• **Task directions**
Copying exactly, give the lines in the material below from the one with "yellow headphones: 1 -> 4" to the one with "red gift: 2 -> 1", ends included, and nothing besides.

* * * * *

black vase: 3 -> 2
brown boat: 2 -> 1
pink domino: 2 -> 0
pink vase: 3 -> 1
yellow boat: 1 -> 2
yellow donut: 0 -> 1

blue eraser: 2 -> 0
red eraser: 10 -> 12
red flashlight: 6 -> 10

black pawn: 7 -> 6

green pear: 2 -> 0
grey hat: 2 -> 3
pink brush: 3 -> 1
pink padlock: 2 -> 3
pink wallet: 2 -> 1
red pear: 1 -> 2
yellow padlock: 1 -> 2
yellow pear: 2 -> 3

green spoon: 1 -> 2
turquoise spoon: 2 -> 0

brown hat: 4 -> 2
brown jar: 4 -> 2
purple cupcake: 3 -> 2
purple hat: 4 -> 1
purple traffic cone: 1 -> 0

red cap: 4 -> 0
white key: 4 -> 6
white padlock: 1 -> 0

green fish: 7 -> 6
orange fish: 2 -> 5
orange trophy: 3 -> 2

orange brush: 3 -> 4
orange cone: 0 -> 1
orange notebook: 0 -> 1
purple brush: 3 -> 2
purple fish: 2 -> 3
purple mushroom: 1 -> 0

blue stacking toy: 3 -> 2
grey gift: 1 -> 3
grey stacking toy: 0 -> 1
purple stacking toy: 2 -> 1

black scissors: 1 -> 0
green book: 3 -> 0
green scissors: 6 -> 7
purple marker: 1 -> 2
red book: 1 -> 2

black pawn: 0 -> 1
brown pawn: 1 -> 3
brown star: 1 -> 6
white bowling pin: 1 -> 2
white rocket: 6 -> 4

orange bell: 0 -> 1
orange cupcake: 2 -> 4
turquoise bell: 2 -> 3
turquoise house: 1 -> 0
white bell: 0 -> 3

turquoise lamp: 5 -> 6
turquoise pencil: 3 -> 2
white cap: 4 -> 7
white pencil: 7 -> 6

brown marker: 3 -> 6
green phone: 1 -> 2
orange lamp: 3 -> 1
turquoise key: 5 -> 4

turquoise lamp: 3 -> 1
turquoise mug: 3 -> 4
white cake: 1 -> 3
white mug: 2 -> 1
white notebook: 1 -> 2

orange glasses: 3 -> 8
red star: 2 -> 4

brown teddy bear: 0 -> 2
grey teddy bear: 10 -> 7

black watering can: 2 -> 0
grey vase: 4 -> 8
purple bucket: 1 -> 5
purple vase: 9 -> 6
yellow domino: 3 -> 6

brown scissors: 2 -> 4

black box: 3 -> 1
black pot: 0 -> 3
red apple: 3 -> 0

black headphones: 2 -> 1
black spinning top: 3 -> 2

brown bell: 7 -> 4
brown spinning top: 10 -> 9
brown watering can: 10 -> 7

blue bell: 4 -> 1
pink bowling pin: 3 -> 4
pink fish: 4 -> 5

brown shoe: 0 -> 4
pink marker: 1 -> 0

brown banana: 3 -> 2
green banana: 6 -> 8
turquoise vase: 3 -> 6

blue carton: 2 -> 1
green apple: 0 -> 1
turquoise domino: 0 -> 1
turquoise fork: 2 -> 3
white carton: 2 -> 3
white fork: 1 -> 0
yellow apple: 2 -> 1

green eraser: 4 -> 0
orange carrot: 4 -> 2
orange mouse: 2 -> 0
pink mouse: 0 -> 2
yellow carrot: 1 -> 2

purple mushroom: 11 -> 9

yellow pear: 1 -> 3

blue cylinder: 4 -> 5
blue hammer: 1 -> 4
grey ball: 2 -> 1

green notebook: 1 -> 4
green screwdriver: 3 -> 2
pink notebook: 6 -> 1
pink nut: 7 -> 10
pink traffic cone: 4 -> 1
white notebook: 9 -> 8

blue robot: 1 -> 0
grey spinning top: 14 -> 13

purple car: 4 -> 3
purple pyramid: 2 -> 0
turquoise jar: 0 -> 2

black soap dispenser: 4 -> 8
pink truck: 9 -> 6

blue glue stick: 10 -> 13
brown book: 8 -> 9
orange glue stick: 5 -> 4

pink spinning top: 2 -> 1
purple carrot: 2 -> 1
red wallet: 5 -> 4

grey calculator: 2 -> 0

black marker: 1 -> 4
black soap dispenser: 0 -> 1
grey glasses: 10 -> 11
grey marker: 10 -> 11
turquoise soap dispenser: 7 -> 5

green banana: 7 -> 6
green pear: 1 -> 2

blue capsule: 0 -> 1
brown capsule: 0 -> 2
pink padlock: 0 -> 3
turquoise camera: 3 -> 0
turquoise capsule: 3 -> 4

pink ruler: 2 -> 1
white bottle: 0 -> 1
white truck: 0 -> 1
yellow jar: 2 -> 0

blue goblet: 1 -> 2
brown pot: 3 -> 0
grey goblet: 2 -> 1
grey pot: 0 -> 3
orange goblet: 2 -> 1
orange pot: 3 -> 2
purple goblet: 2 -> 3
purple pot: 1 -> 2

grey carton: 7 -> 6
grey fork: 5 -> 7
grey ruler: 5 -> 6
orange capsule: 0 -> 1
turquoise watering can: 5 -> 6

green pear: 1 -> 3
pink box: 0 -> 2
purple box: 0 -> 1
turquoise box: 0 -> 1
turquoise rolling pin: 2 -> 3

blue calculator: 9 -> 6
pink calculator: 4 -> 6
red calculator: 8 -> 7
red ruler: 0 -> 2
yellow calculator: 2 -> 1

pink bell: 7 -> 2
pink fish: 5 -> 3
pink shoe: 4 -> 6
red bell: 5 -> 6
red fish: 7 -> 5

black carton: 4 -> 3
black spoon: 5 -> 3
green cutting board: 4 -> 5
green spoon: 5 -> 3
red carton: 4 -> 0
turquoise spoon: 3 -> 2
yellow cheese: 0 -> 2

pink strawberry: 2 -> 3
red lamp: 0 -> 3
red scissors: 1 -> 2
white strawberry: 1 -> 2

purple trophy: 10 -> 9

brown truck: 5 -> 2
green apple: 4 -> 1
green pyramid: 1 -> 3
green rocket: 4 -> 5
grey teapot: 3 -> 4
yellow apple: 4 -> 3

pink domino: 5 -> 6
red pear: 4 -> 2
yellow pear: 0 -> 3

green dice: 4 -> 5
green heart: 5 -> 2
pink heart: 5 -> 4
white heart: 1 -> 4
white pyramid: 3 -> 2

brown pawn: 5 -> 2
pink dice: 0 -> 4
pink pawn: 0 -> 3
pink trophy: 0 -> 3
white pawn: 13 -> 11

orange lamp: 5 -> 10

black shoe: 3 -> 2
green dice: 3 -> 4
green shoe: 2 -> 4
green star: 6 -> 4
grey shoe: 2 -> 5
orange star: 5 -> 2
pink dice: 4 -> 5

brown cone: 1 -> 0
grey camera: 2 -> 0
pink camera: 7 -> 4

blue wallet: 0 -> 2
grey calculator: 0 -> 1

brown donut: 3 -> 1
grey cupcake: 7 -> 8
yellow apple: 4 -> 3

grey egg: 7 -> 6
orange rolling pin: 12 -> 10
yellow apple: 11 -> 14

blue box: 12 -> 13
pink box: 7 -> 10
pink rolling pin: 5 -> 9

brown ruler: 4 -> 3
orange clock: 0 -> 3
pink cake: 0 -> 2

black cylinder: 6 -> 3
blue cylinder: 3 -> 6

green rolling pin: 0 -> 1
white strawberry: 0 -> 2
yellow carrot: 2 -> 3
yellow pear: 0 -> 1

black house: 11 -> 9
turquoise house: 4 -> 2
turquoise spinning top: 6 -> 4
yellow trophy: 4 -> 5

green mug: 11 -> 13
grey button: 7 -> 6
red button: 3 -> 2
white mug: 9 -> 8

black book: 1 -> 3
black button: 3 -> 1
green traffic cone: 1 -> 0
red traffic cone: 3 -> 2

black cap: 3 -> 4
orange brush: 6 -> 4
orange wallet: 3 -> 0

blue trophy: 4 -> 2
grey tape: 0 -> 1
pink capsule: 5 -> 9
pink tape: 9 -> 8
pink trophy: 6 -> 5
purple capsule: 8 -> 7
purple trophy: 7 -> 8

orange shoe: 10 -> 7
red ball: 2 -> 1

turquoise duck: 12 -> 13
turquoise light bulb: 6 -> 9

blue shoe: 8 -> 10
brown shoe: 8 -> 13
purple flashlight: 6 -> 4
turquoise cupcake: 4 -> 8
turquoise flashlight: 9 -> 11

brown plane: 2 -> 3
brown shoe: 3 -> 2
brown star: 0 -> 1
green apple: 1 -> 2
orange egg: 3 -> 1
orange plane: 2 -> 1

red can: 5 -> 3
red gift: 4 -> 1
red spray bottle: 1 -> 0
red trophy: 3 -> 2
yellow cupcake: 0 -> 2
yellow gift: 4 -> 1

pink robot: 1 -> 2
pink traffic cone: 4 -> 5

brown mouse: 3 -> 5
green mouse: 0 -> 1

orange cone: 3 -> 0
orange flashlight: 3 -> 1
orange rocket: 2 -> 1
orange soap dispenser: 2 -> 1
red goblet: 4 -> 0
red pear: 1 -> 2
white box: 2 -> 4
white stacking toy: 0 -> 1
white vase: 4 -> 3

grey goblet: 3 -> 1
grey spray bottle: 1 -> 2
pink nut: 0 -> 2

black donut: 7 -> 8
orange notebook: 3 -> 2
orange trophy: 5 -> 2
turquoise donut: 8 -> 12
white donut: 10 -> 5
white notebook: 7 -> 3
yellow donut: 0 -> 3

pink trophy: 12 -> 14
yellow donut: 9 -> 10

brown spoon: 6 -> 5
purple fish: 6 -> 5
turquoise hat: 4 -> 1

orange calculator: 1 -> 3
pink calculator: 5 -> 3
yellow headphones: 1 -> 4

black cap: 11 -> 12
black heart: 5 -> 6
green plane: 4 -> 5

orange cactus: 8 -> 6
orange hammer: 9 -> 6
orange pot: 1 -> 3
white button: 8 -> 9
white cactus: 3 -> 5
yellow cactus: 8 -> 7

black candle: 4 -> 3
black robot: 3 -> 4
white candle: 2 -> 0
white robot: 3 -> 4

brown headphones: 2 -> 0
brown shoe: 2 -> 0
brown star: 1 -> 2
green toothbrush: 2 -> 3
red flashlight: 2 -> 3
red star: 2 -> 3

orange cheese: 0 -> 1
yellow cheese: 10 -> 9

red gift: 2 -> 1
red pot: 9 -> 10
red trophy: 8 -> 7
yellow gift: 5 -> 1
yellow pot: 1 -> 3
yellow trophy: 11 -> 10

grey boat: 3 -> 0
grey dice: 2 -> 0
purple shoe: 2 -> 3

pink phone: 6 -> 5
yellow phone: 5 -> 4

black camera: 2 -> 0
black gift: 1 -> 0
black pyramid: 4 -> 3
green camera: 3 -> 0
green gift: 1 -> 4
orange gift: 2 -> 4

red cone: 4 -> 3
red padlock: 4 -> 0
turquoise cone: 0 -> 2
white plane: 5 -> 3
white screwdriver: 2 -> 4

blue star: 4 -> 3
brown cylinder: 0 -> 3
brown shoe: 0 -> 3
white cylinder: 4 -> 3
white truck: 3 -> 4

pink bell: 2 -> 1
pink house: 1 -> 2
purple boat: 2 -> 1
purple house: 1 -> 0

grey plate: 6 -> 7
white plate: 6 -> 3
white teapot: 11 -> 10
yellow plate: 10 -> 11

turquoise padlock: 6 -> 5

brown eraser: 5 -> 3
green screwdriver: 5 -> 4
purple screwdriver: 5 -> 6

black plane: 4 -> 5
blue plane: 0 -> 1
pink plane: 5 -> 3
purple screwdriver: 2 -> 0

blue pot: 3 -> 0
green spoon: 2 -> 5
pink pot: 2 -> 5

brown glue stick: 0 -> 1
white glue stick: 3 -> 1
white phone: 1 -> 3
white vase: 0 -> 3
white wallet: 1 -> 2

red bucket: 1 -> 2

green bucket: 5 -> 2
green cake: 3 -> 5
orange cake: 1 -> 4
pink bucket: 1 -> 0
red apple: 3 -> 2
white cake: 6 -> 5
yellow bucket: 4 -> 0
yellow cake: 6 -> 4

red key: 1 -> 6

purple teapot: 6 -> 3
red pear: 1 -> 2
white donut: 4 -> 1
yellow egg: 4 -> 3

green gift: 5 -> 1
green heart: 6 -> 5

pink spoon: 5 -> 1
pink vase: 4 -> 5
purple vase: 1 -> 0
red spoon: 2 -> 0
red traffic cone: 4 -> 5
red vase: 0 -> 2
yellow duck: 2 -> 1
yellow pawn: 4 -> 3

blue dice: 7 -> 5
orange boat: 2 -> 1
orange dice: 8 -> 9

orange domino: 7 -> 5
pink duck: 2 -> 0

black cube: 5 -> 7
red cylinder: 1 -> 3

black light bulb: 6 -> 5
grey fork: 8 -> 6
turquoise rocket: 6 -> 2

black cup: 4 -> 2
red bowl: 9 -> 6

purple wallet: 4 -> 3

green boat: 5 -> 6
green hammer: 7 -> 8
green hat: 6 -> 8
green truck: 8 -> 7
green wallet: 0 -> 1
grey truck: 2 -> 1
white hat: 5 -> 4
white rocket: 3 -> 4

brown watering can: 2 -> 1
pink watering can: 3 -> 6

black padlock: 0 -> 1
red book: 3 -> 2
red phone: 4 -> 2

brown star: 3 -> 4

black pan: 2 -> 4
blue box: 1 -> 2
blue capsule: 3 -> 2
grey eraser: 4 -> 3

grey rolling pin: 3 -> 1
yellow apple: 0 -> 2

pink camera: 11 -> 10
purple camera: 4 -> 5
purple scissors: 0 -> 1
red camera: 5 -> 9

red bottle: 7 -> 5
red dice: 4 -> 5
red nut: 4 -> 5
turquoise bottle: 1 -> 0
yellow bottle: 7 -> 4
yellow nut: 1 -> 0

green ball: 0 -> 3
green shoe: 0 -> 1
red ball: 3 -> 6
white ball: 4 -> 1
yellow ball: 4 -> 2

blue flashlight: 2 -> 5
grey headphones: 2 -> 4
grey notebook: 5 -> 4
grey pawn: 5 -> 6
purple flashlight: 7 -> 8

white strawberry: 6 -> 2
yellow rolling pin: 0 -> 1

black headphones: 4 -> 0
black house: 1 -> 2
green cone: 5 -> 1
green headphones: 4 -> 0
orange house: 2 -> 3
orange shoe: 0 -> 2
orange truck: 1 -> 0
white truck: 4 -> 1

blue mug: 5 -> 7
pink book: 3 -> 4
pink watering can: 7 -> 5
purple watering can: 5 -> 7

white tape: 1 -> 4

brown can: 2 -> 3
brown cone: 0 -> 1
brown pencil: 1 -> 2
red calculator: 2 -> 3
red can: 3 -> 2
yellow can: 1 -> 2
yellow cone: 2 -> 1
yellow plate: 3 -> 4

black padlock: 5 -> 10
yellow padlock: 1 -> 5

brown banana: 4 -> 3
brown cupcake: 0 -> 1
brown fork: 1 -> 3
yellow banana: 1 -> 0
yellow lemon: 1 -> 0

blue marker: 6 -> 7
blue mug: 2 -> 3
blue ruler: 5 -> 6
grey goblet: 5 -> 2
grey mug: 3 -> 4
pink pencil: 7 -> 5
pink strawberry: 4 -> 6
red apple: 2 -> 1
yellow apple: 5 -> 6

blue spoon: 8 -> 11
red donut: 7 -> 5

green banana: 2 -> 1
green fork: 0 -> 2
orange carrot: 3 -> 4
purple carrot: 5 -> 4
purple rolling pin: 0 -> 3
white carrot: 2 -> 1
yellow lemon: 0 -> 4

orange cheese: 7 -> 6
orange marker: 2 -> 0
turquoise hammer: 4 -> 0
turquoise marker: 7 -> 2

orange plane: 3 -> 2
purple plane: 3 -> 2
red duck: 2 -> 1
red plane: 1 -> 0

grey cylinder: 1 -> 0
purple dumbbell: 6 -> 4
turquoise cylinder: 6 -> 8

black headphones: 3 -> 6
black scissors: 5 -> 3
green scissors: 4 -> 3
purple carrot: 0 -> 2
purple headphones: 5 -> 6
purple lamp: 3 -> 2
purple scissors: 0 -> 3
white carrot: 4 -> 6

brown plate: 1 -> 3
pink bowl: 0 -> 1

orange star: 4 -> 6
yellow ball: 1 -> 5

* * * * *

• **Response to the task**
yellow headphones: 1 -> 4

black cap: 11 -> 12
black heart: 5 -> 6
green plane: 4 -> 5

orange cactus: 8 -> 6
orange hammer: 9 -> 6
orange pot: 1 -> 3
white button: 8 -> 9
white cactus: 3 -> 5
yellow cactus: 8 -> 7

black candle: 4 -> 3
black robot: 3 -> 4
white candle: 2 -> 0
white robot: 3 -> 4

brown headphones: 2 -> 0
brown shoe: 2 -> 0
brown star: 1 -> 2
green toothbrush: 2 -> 3
red flashlight: 2 -> 3
red star: 2 -> 3

orange cheese: 0 -> 1
yellow cheese: 10 -> 9

red gift: 2 -> 1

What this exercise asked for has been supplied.